- **EXERCISE INPUT**:
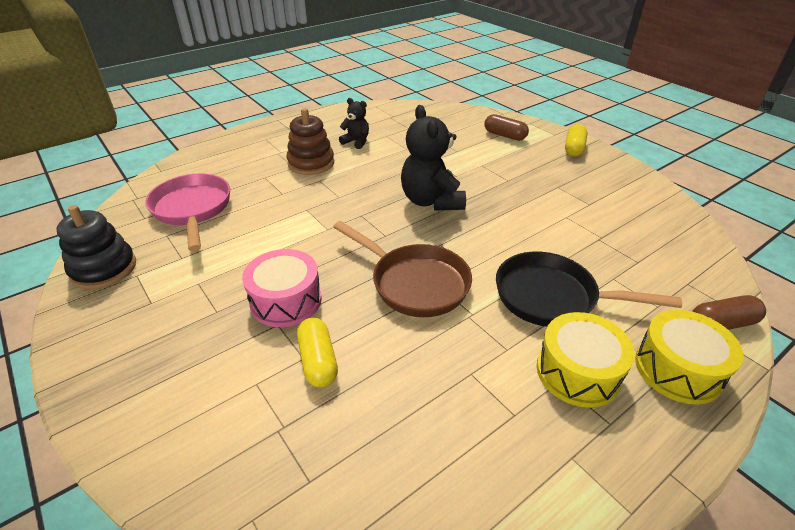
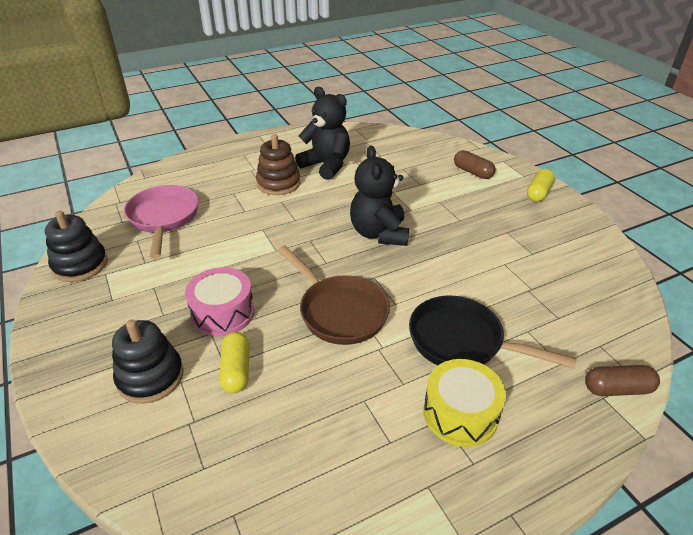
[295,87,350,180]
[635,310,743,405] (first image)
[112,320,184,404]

--

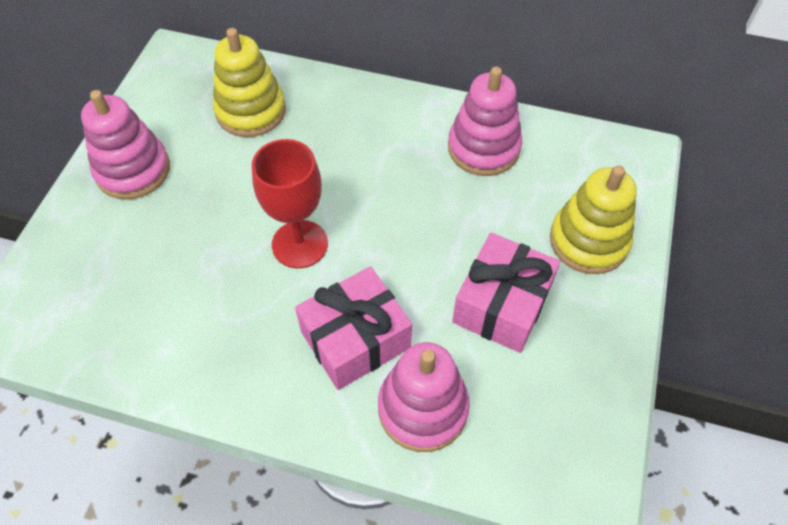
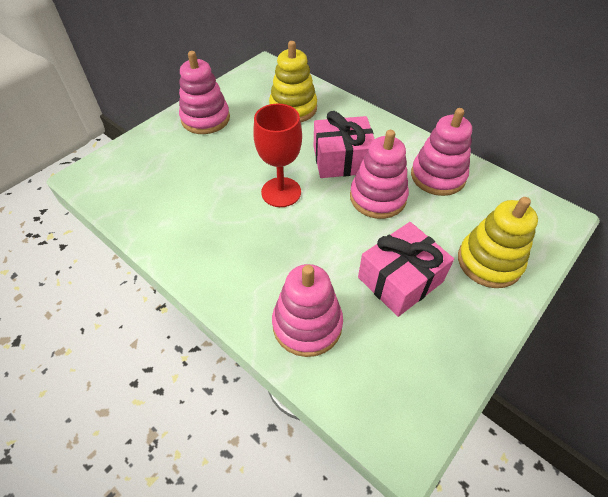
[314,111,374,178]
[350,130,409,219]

- **TASK**:
Out of the data above, set down the lines from the one with "[295,87,350,180]" to the one with "[112,320,184,404]", both included, exactly as written and with no additions.

- **ANSWER AREA**:
[295,87,350,180]
[635,310,743,405] (first image)
[112,320,184,404]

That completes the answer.